- [Your assignment]
Retype every record exactly. Leave the pictures out.

Start of Data for the task

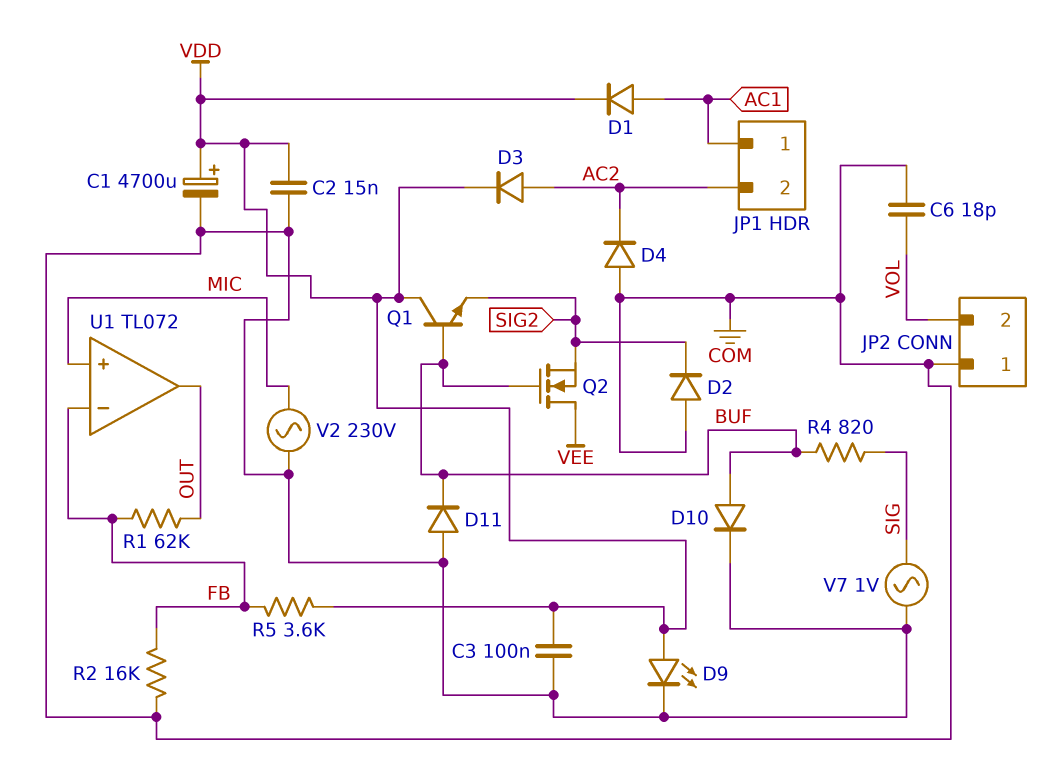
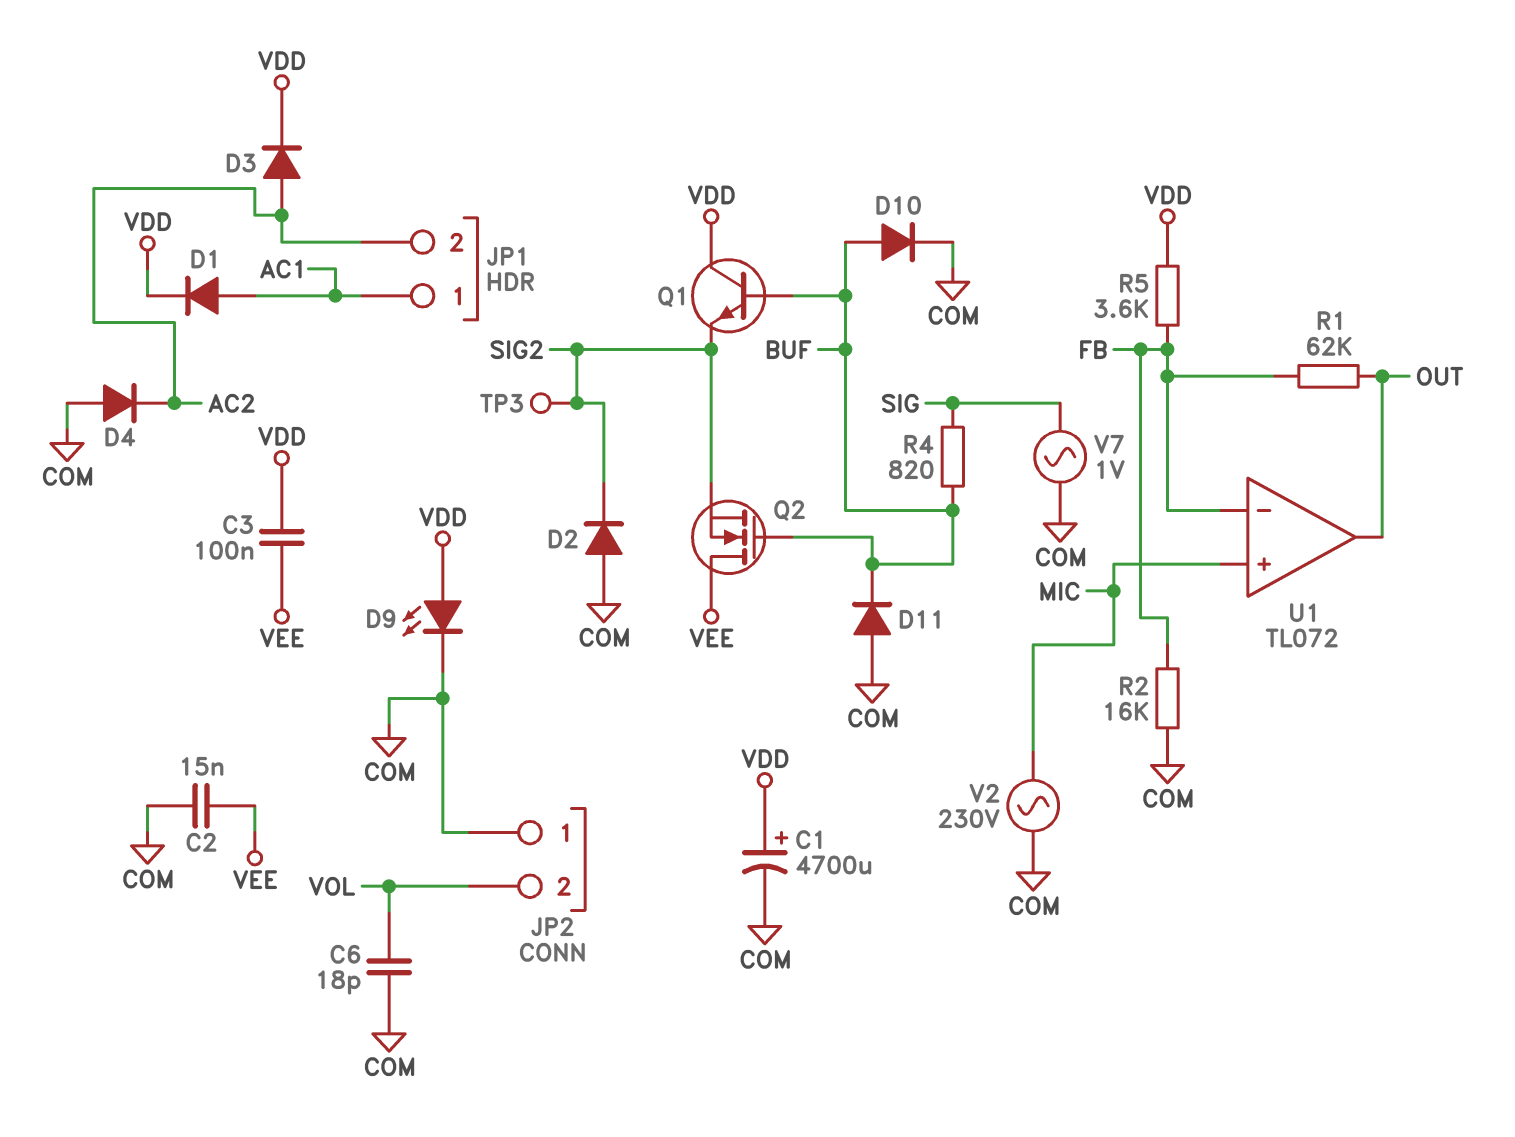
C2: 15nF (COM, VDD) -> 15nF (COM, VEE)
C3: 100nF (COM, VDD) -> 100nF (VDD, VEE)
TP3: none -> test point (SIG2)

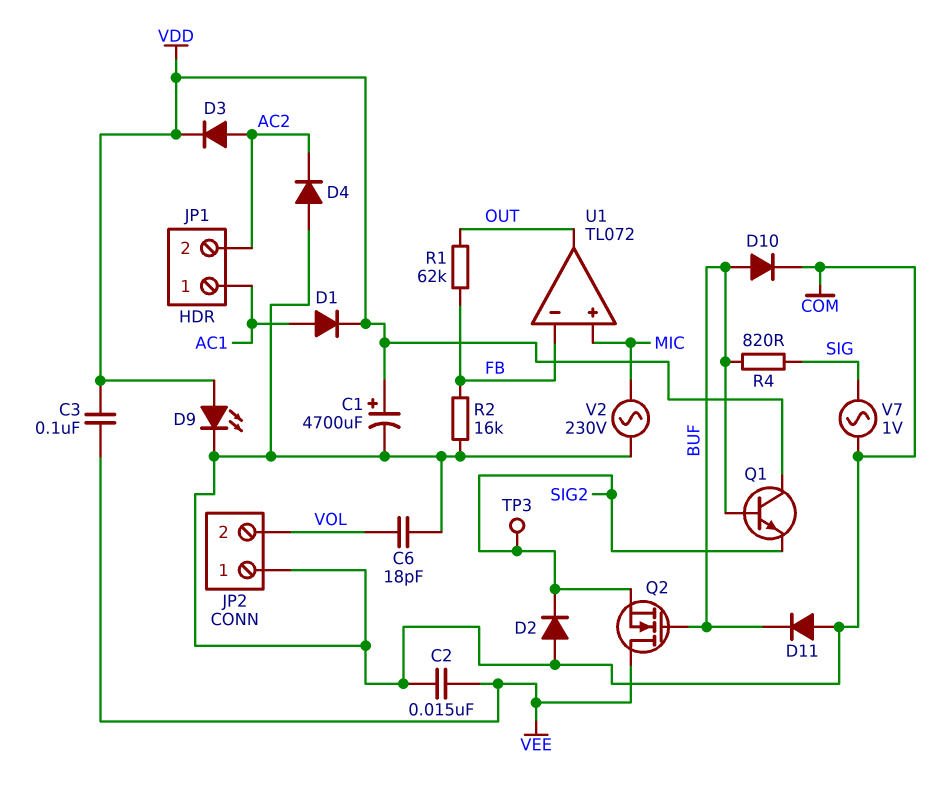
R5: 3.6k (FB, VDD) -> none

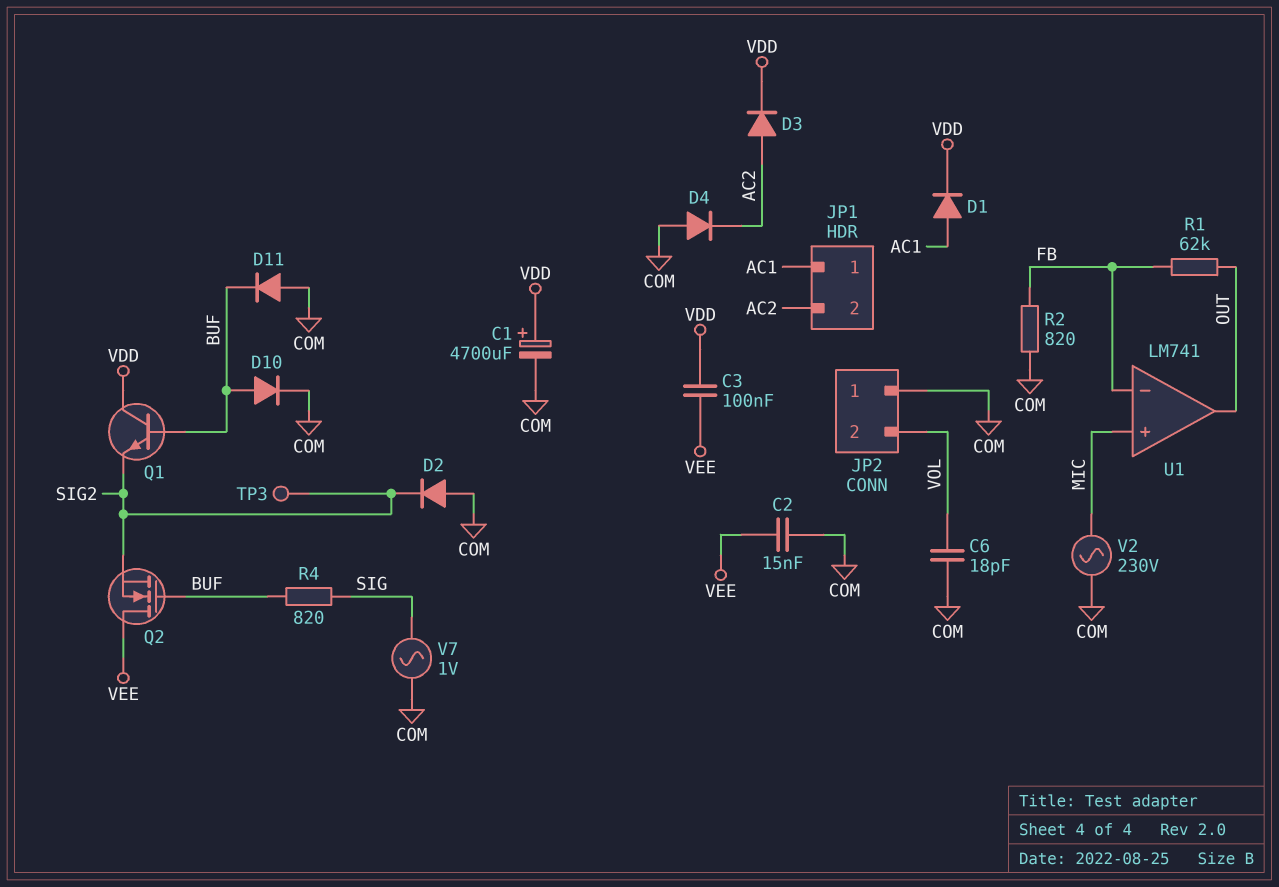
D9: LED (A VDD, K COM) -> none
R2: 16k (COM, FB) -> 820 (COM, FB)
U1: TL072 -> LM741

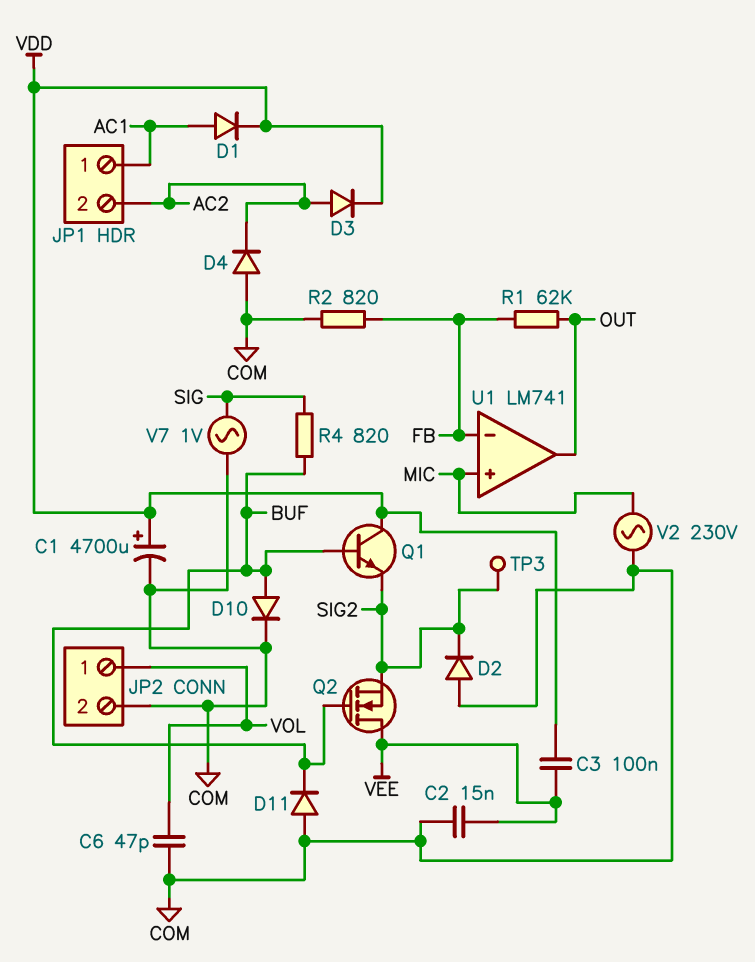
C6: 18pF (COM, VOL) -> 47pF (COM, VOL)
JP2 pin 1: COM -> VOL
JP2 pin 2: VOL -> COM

End of Data for the task

- [Solved exercise]
C2: 15nF (COM, VDD) -> 15nF (COM, VEE)
C3: 100nF (COM, VDD) -> 100nF (VDD, VEE)
TP3: none -> test point (SIG2)

R5: 3.6k (FB, VDD) -> none

D9: LED (A VDD, K COM) -> none
R2: 16k (COM, FB) -> 820 (COM, FB)
U1: TL072 -> LM741

C6: 18pF (COM, VOL) -> 47pF (COM, VOL)
JP2 pin 1: COM -> VOL
JP2 pin 2: VOL -> COM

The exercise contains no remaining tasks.